Problem requirements
Reproduce verbatim the lines of the material below, starting at the line with "brown semicircle: (67, 84)" and ending at the line with "blue triangle: (137, 248)", both inclusive; skip the rest.

Data for processing
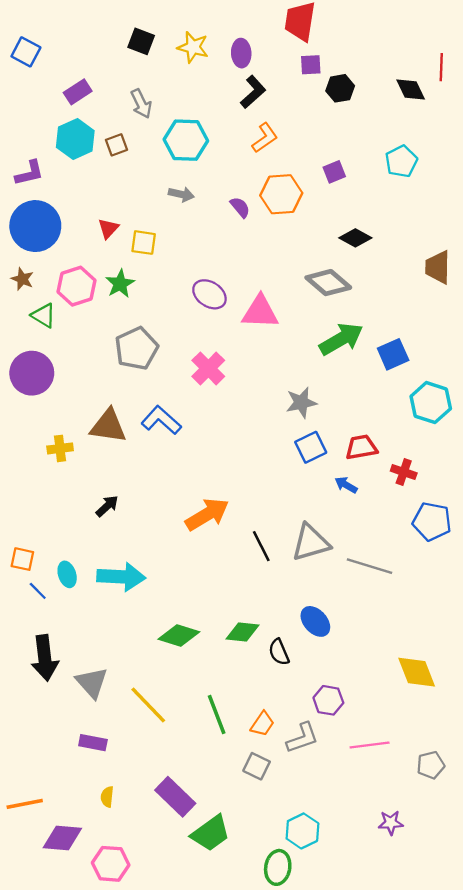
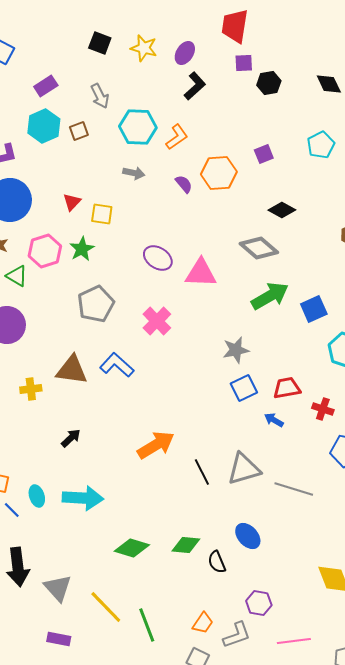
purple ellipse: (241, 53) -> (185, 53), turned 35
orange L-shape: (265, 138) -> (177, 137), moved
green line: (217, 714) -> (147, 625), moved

==

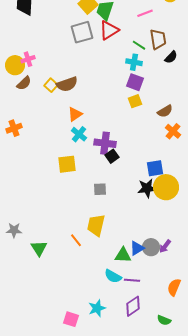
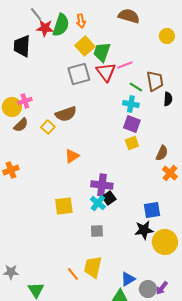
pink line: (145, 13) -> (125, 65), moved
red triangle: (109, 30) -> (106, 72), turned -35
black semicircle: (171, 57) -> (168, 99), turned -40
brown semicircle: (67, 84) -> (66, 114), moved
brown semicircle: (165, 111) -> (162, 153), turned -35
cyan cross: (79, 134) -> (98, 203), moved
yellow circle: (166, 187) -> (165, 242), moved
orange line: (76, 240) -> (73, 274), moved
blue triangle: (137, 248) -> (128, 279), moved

Response below
brown semicircle: (67, 84) -> (66, 114), moved
brown semicircle: (165, 111) -> (162, 153), turned -35
cyan cross: (79, 134) -> (98, 203), moved
yellow circle: (166, 187) -> (165, 242), moved
orange line: (76, 240) -> (73, 274), moved
blue triangle: (137, 248) -> (128, 279), moved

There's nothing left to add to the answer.